Scene change data:

======

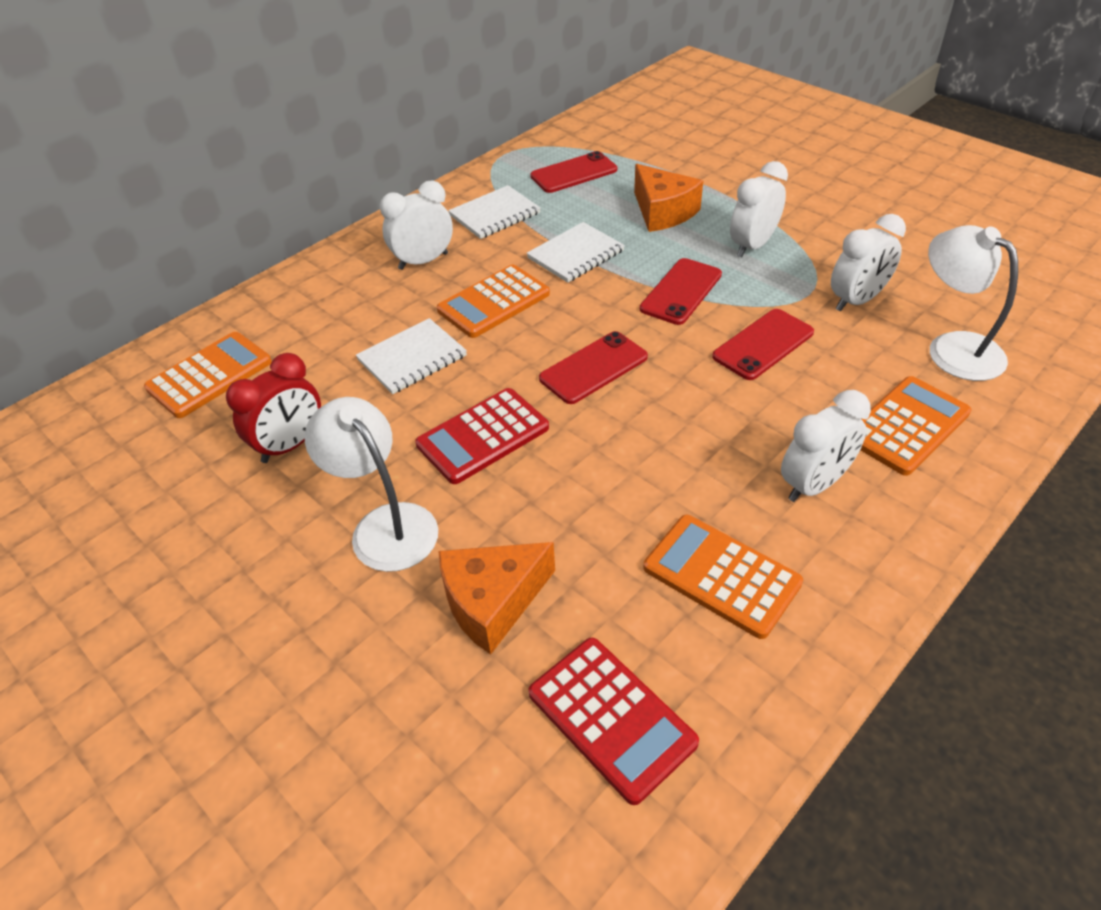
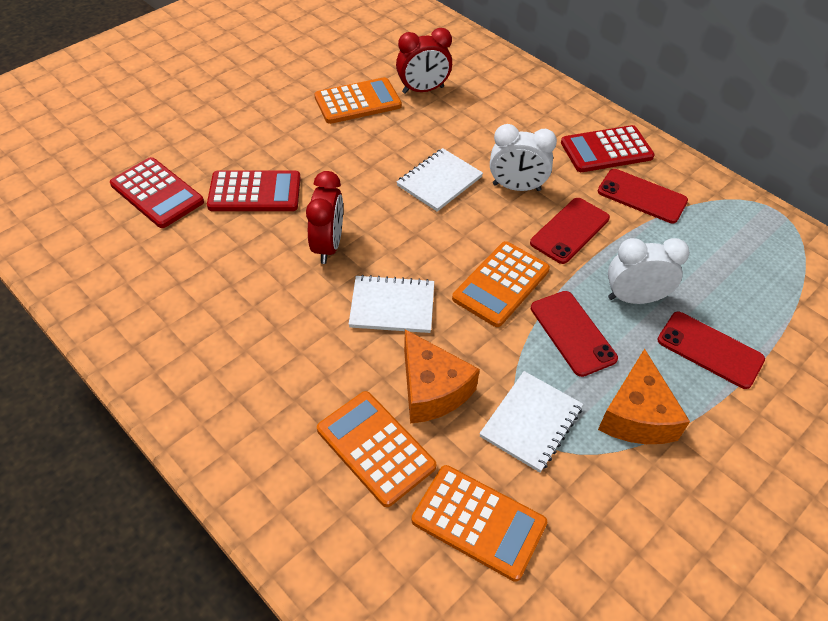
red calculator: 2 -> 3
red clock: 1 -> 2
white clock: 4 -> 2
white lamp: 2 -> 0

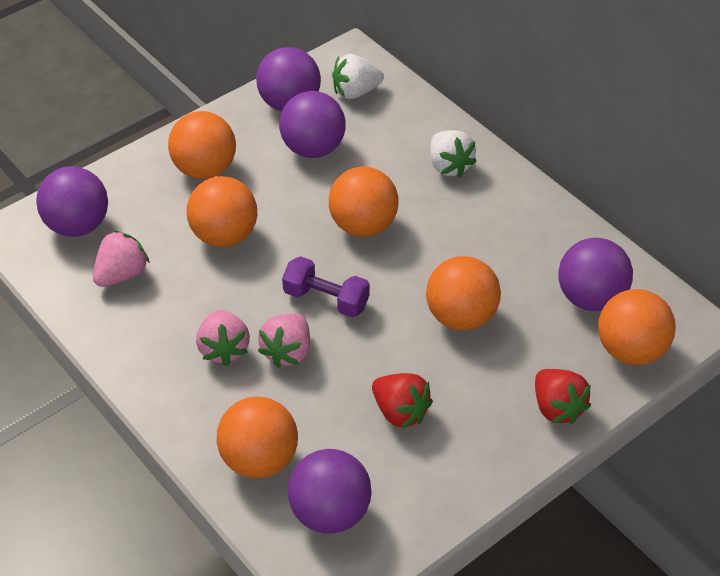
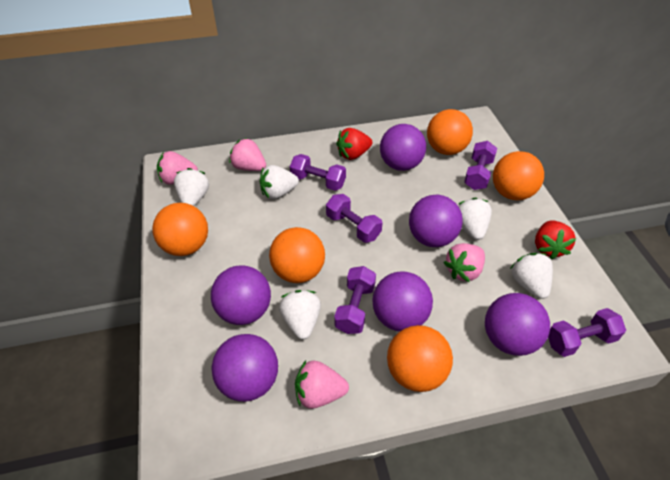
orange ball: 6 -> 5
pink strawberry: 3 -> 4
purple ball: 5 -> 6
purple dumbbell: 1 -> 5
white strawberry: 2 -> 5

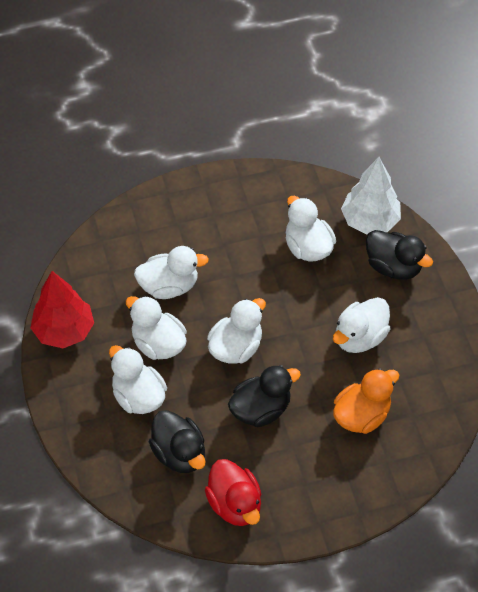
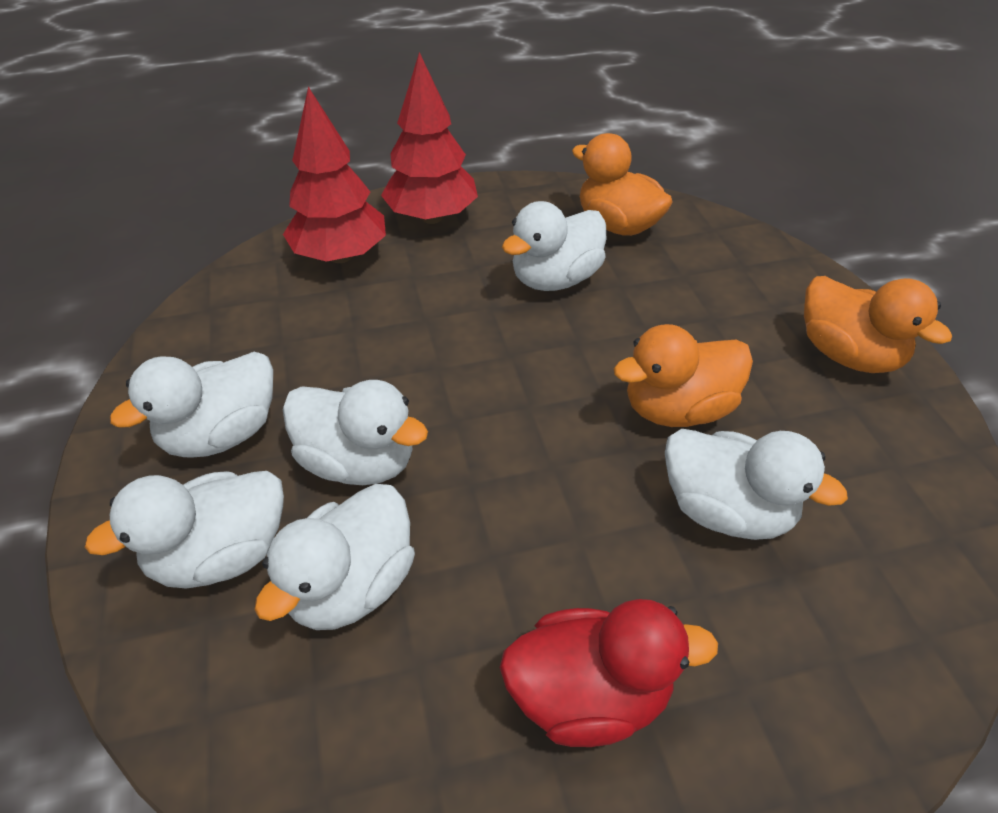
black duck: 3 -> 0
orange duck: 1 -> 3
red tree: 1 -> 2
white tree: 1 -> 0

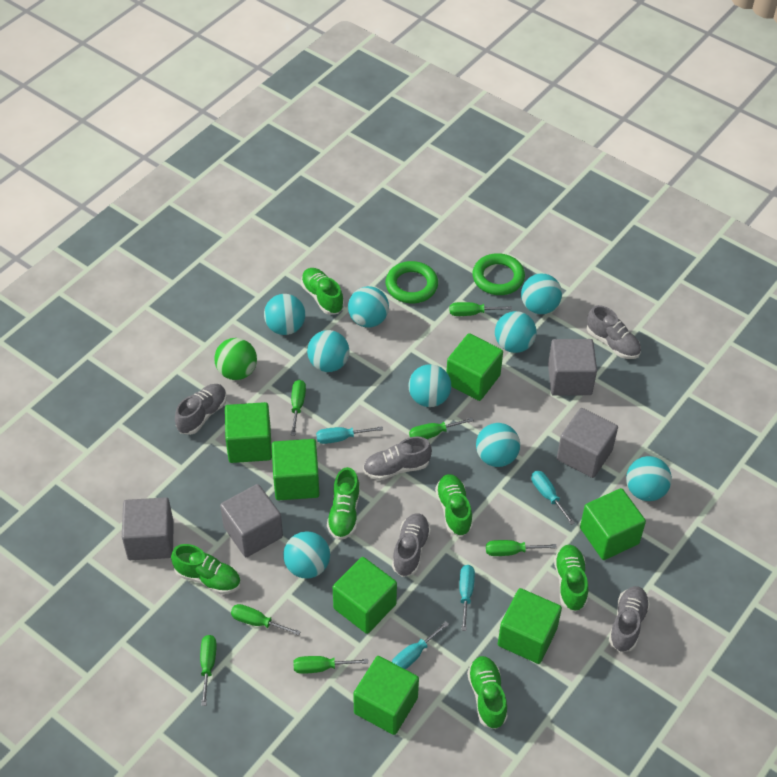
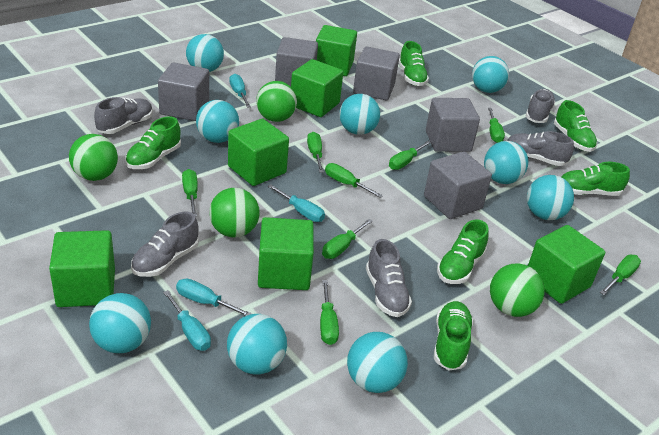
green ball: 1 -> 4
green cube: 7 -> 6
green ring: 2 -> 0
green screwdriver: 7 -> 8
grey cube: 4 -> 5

======

How to complete this task: Where a line above includes "ball", copy that line.

Exercise response:
orange ball: 6 -> 5
purple ball: 5 -> 6
green ball: 1 -> 4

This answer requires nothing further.